=== Material for this exercise ===
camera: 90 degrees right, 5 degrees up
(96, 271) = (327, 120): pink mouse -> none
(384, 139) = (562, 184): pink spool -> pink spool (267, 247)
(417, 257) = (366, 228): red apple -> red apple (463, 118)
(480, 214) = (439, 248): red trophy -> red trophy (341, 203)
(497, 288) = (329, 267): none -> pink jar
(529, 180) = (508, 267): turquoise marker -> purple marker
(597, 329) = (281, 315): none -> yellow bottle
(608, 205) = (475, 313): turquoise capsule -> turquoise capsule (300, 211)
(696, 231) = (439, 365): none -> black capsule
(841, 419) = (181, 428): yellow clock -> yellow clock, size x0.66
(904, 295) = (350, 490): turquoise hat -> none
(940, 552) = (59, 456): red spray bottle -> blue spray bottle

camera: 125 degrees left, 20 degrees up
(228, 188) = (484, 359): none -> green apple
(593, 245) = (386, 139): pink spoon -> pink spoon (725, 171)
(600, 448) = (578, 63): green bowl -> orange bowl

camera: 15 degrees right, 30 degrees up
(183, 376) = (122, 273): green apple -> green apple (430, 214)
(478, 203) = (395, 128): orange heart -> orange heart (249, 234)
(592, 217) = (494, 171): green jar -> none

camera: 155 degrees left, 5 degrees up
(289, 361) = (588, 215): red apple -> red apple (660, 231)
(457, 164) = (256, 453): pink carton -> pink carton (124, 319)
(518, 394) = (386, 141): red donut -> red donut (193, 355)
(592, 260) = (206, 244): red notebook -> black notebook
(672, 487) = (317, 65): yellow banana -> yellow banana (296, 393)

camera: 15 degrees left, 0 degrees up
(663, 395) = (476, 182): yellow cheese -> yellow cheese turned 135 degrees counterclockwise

=== Task to carry out ===
Repeat exactly, and only, the run of lines from the start of the material above through the line that holds "(529, 180) = (508, 267): turquoise".

=== Written response ===
camera: 90 degrees right, 5 degrees up
(96, 271) = (327, 120): pink mouse -> none
(384, 139) = (562, 184): pink spool -> pink spool (267, 247)
(417, 257) = (366, 228): red apple -> red apple (463, 118)
(480, 214) = (439, 248): red trophy -> red trophy (341, 203)
(497, 288) = (329, 267): none -> pink jar
(529, 180) = (508, 267): turquoise marker -> purple marker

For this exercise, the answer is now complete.